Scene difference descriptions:
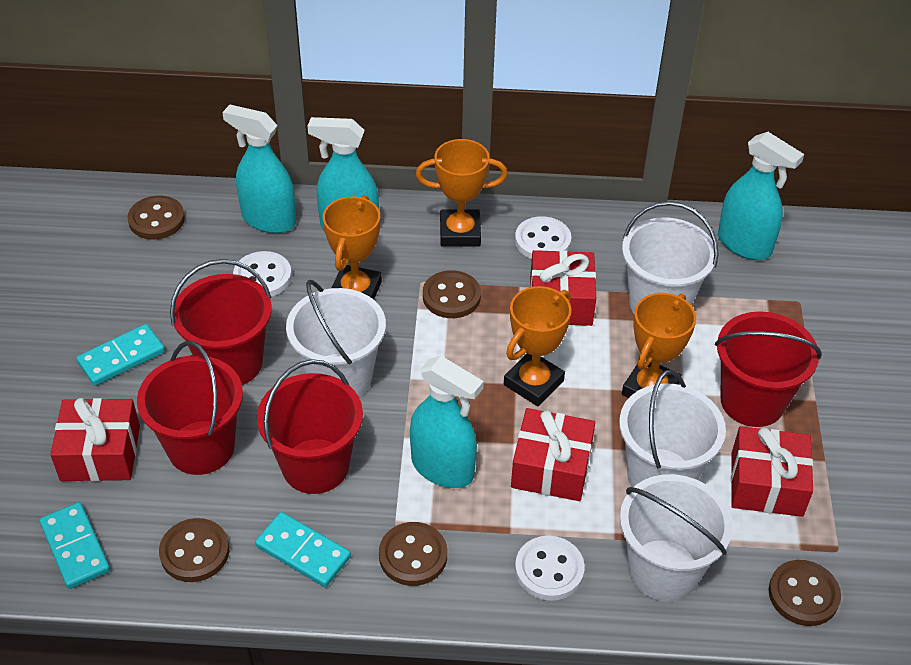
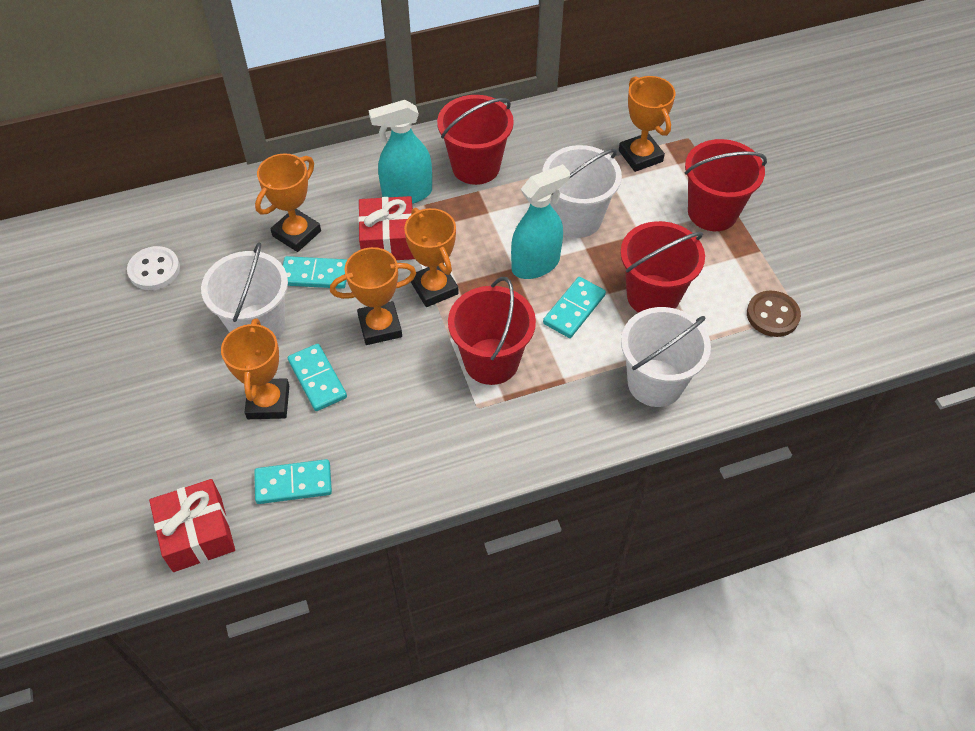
brown button: 5 -> 1
orange trophy: 4 -> 5
red gift: 4 -> 2
turquoise domino: 3 -> 4
turquoise spray bottle: 4 -> 2
white bucket: 4 -> 3
white button: 3 -> 1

- Activity -
The lines to return are those in the records above that hold the word "turquoise".

- Answer to this exercise -
turquoise domino: 3 -> 4
turquoise spray bottle: 4 -> 2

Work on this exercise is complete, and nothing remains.